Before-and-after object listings
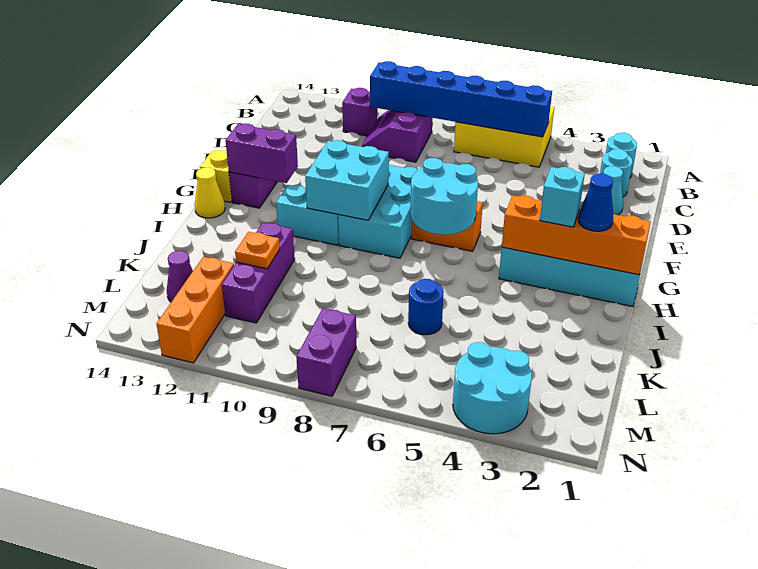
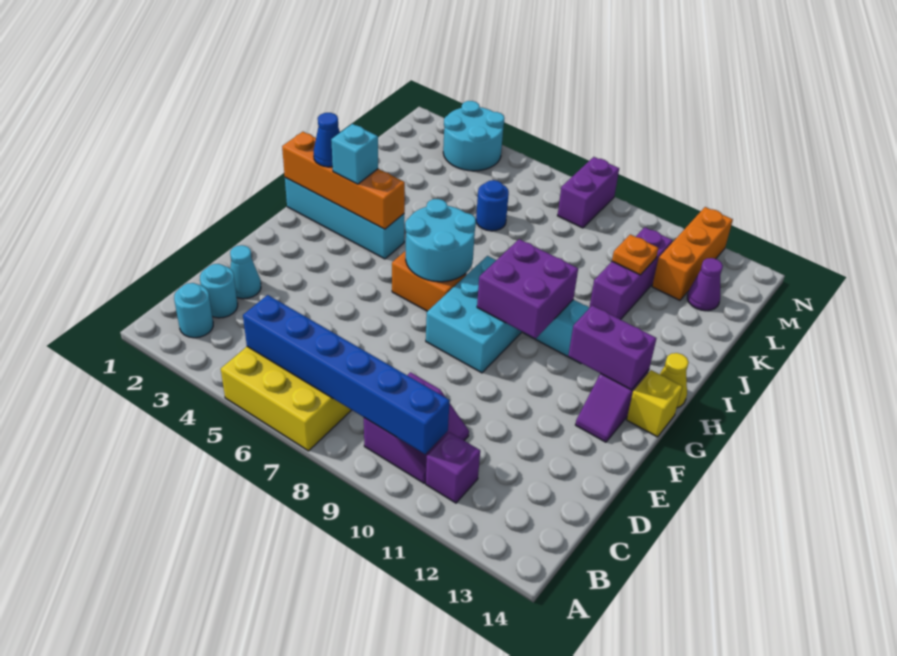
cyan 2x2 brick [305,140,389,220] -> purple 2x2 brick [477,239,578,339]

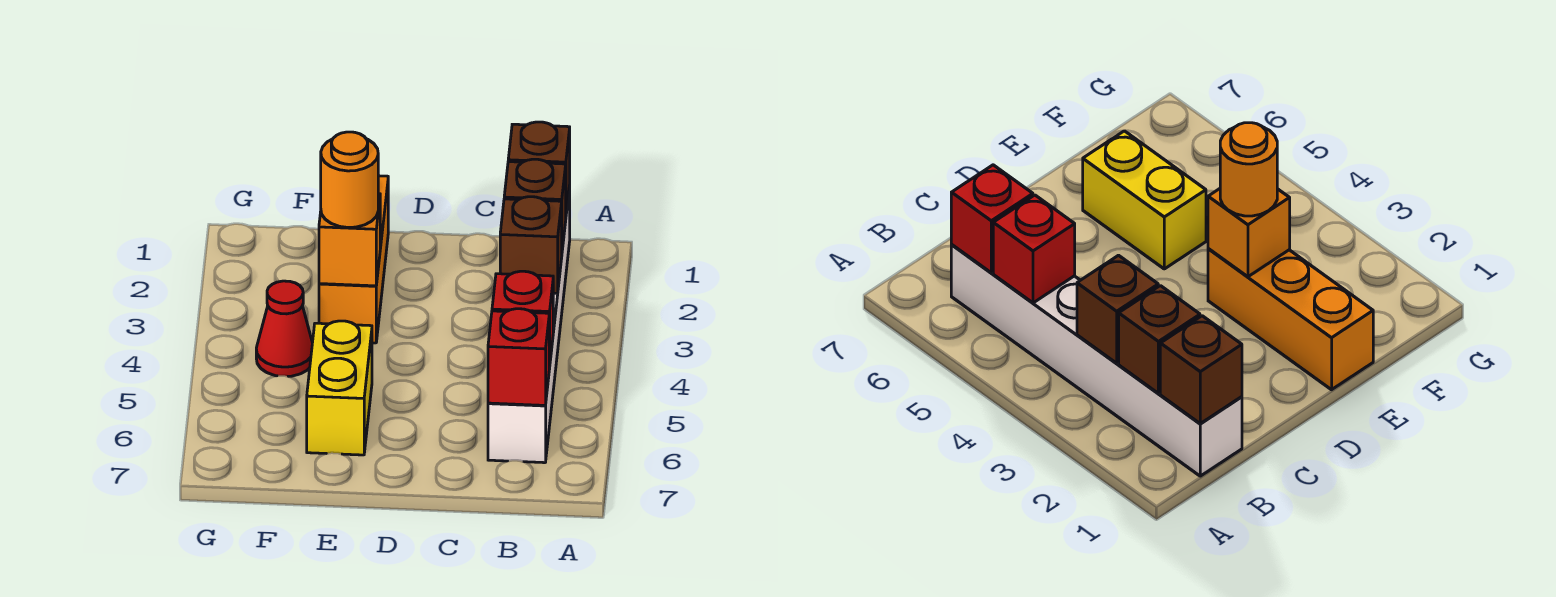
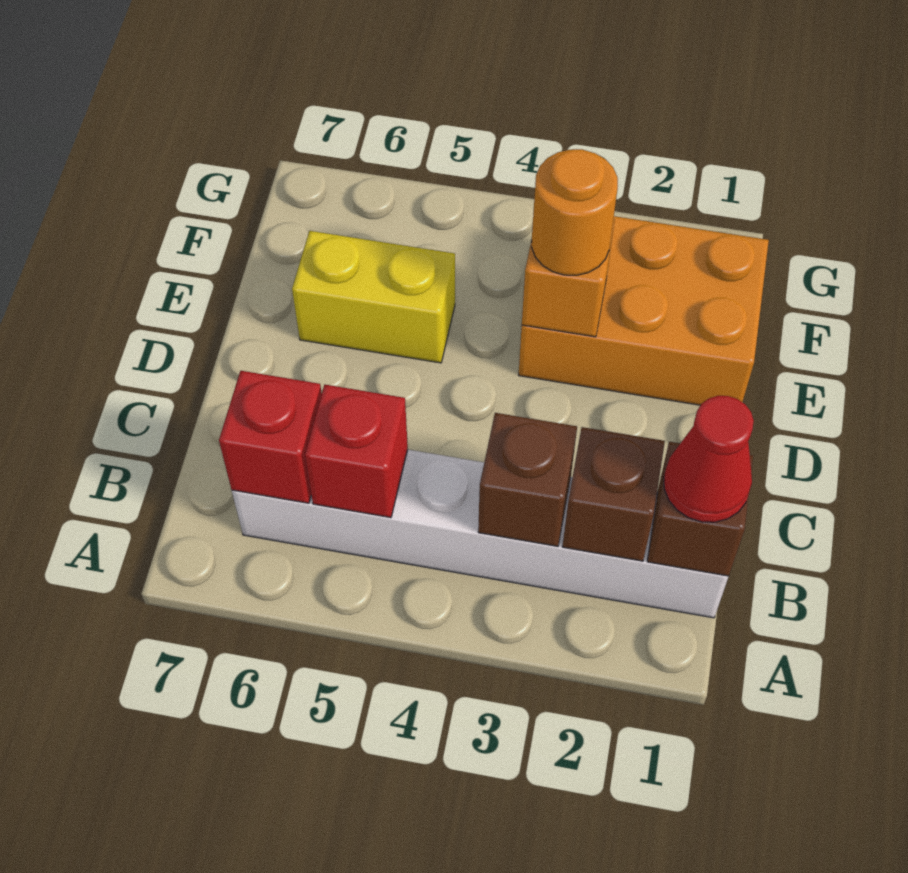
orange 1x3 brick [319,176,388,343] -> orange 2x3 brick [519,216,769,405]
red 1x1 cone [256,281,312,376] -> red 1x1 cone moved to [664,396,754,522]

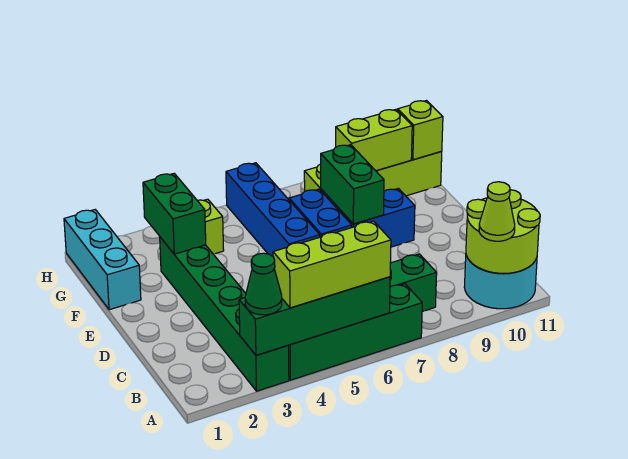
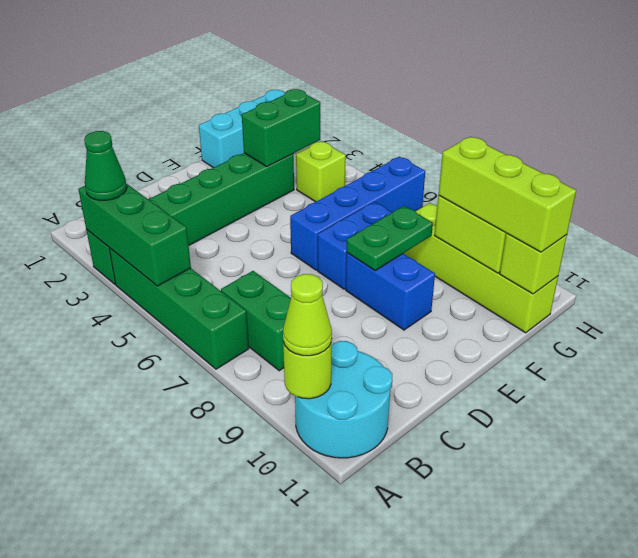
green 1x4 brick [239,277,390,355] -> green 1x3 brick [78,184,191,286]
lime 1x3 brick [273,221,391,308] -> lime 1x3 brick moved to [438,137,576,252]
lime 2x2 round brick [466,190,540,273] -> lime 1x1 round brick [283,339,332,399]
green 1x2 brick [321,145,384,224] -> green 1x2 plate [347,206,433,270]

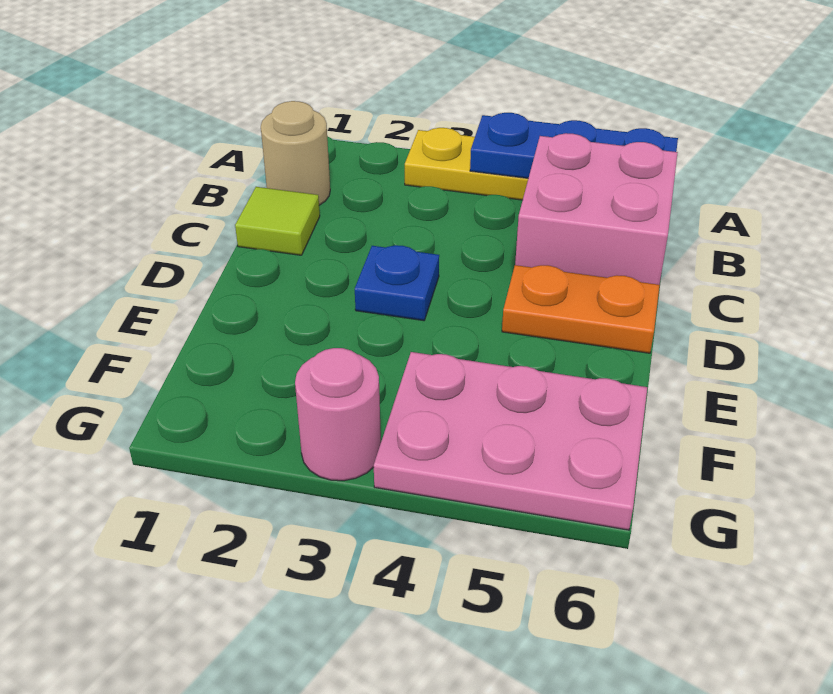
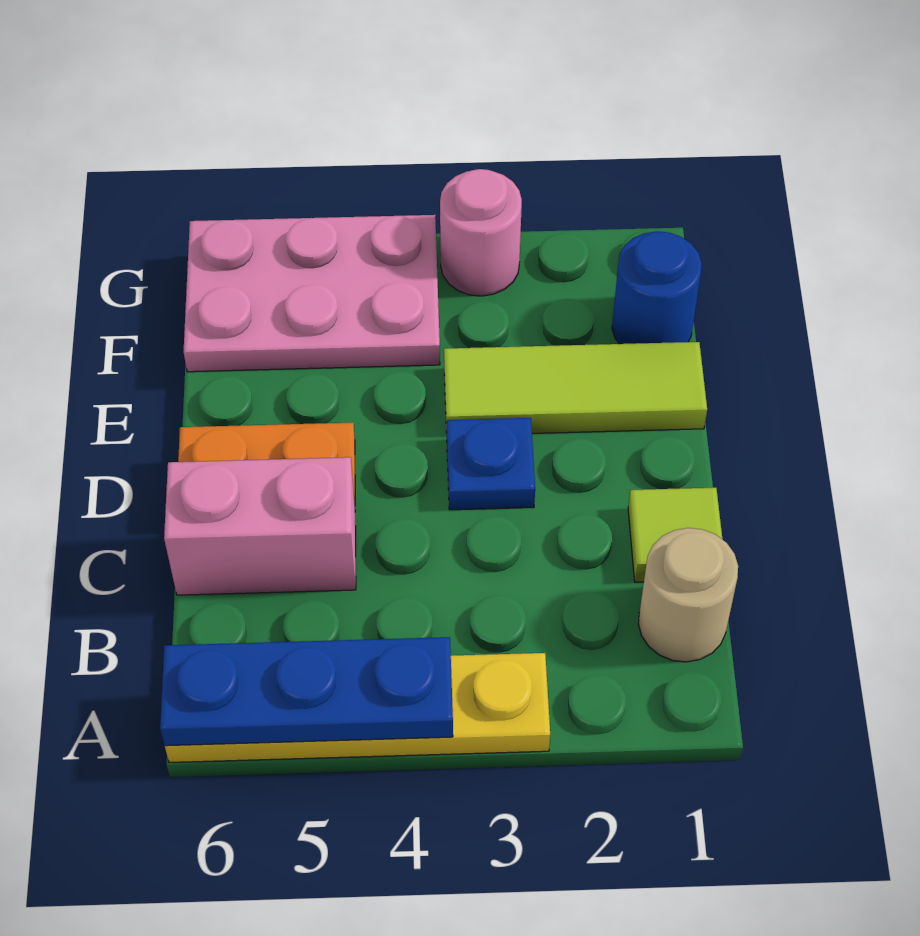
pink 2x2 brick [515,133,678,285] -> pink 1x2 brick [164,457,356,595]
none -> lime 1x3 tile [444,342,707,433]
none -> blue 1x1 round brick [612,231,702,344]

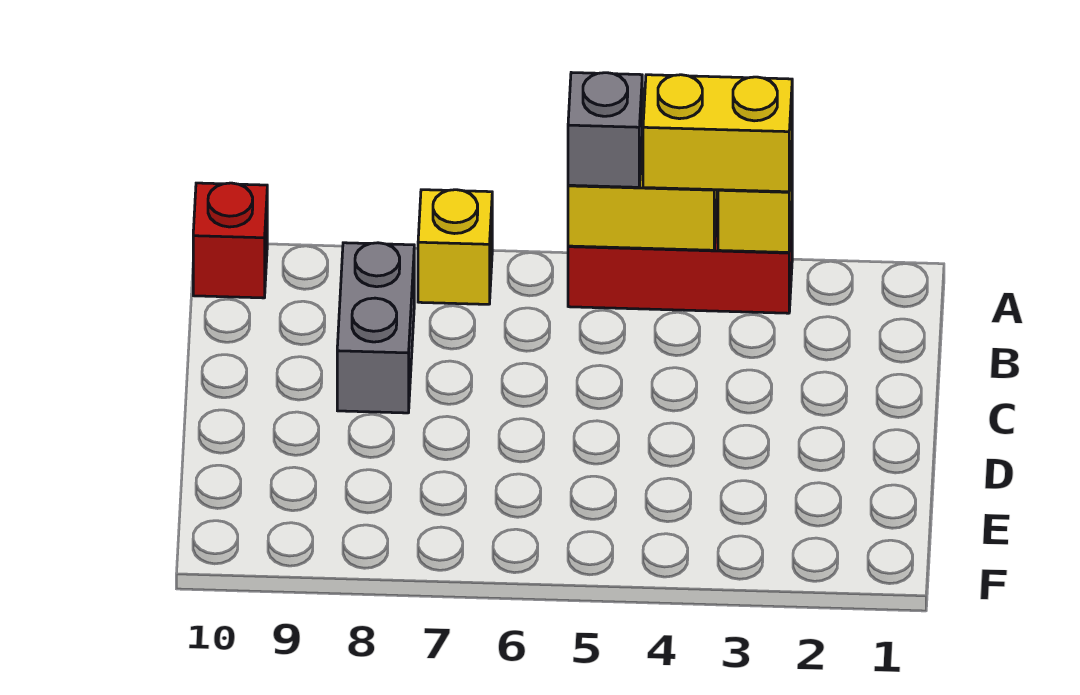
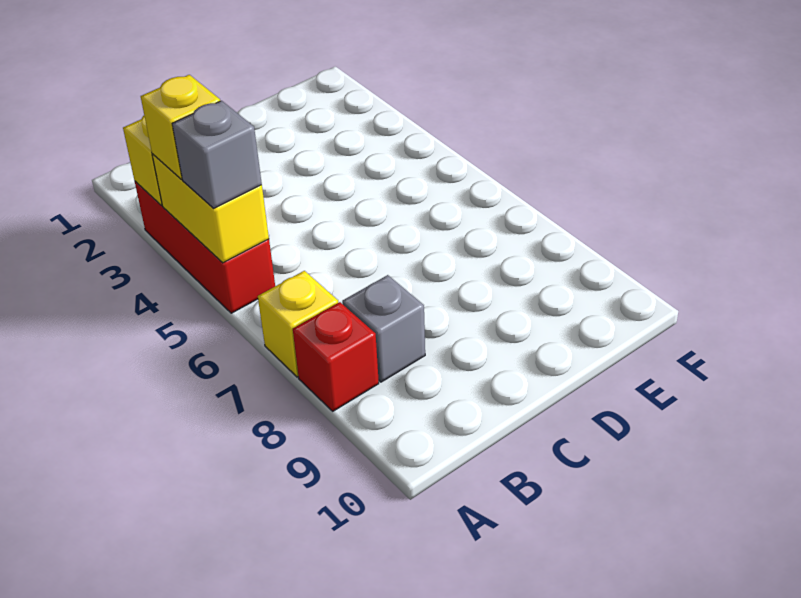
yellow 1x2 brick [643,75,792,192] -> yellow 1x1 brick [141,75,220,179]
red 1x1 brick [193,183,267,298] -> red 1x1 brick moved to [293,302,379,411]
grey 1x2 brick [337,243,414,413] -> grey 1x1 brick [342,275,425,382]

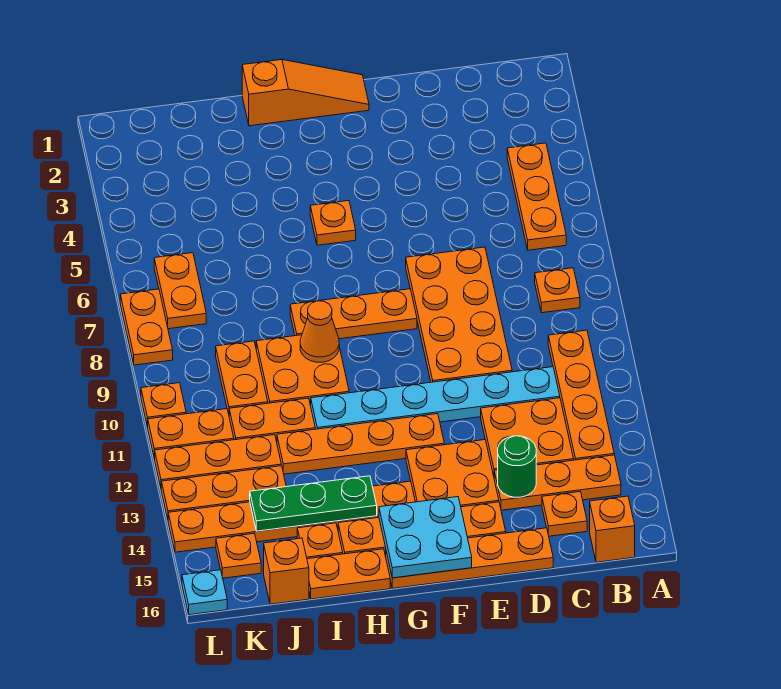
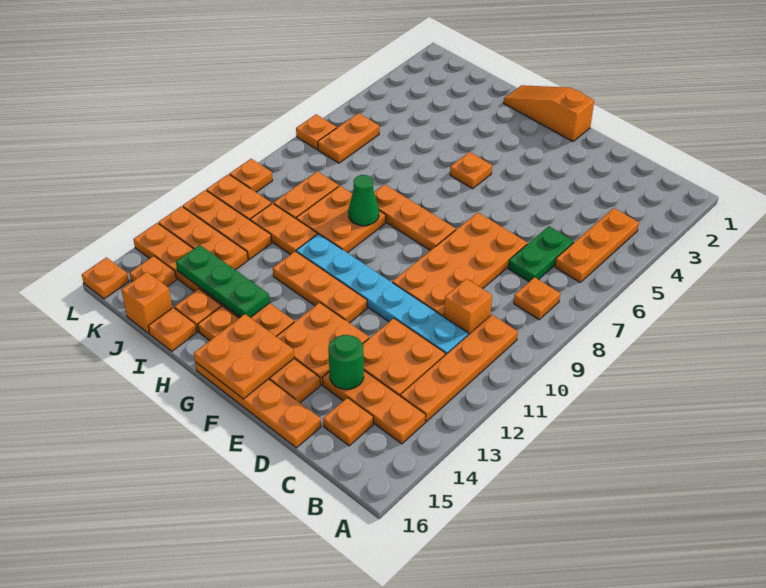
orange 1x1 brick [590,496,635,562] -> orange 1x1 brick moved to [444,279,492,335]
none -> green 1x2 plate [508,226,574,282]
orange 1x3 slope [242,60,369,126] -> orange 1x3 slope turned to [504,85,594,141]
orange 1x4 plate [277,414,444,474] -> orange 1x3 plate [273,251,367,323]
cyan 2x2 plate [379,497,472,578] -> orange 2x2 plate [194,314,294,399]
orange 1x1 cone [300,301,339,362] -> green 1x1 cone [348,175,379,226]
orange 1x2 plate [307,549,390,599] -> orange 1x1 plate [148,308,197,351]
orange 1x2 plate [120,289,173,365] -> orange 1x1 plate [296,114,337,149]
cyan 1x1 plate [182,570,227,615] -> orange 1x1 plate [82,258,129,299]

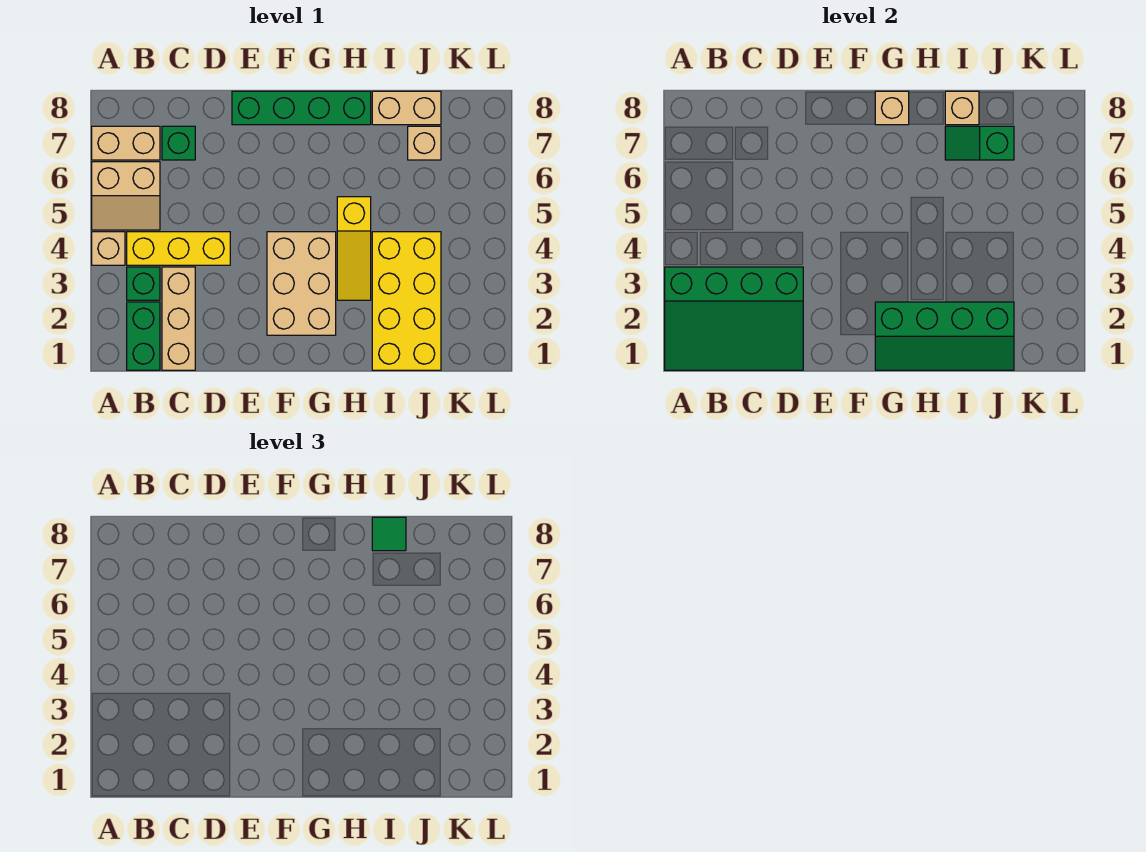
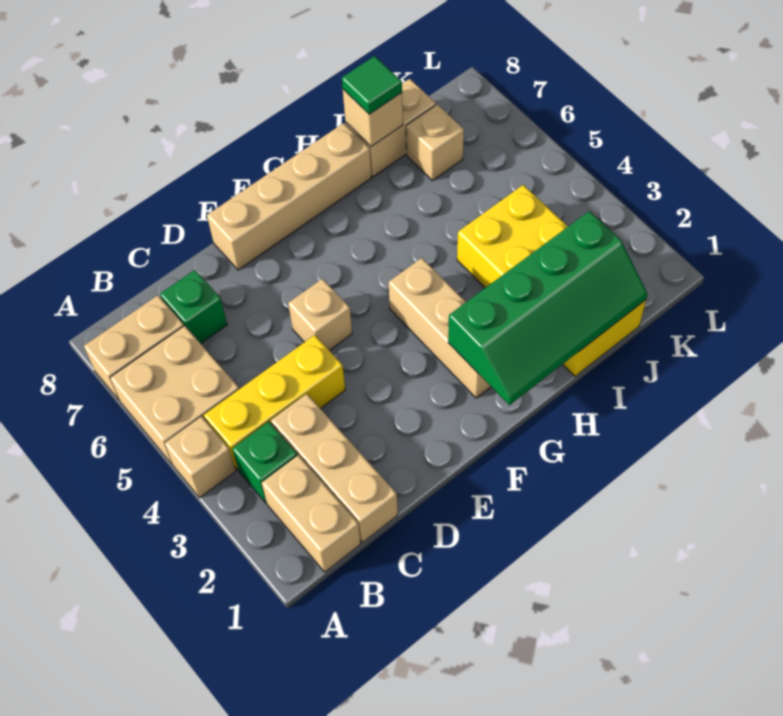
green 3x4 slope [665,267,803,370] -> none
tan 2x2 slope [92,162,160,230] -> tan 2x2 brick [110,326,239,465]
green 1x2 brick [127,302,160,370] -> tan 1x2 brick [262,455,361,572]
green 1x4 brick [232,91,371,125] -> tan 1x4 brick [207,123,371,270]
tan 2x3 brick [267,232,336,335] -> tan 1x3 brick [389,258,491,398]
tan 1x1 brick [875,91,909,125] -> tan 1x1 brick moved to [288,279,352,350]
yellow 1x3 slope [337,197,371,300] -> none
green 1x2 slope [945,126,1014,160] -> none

* [YOUR ASSIGNMENT] The answer must be an exact copy of the entries, with the pictures omitted.

* [ANSWER BOX]
cyan 2x2 brick [305,140,389,220] -> purple 2x2 brick [477,239,578,339]

orange 1x3 brick [319,176,388,343] -> orange 2x3 brick [519,216,769,405]
red 1x1 cone [256,281,312,376] -> red 1x1 cone moved to [664,396,754,522]

green 1x4 brick [239,277,390,355] -> green 1x3 brick [78,184,191,286]
lime 1x3 brick [273,221,391,308] -> lime 1x3 brick moved to [438,137,576,252]
lime 2x2 round brick [466,190,540,273] -> lime 1x1 round brick [283,339,332,399]
green 1x2 brick [321,145,384,224] -> green 1x2 plate [347,206,433,270]

pink 2x2 brick [515,133,678,285] -> pink 1x2 brick [164,457,356,595]
none -> lime 1x3 tile [444,342,707,433]
none -> blue 1x1 round brick [612,231,702,344]

yellow 1x2 brick [643,75,792,192] -> yellow 1x1 brick [141,75,220,179]
red 1x1 brick [193,183,267,298] -> red 1x1 brick moved to [293,302,379,411]
grey 1x2 brick [337,243,414,413] -> grey 1x1 brick [342,275,425,382]

orange 1x1 brick [590,496,635,562] -> orange 1x1 brick moved to [444,279,492,335]
none -> green 1x2 plate [508,226,574,282]
orange 1x3 slope [242,60,369,126] -> orange 1x3 slope turned to [504,85,594,141]
orange 1x4 plate [277,414,444,474] -> orange 1x3 plate [273,251,367,323]
cyan 2x2 plate [379,497,472,578] -> orange 2x2 plate [194,314,294,399]
orange 1x1 cone [300,301,339,362] -> green 1x1 cone [348,175,379,226]
orange 1x2 plate [307,549,390,599] -> orange 1x1 plate [148,308,197,351]
orange 1x2 plate [120,289,173,365] -> orange 1x1 plate [296,114,337,149]
cyan 1x1 plate [182,570,227,615] -> orange 1x1 plate [82,258,129,299]

green 3x4 slope [665,267,803,370] -> none
tan 2x2 slope [92,162,160,230] -> tan 2x2 brick [110,326,239,465]
green 1x2 brick [127,302,160,370] -> tan 1x2 brick [262,455,361,572]
green 1x4 brick [232,91,371,125] -> tan 1x4 brick [207,123,371,270]
tan 2x3 brick [267,232,336,335] -> tan 1x3 brick [389,258,491,398]
tan 1x1 brick [875,91,909,125] -> tan 1x1 brick moved to [288,279,352,350]
yellow 1x3 slope [337,197,371,300] -> none
green 1x2 slope [945,126,1014,160] -> none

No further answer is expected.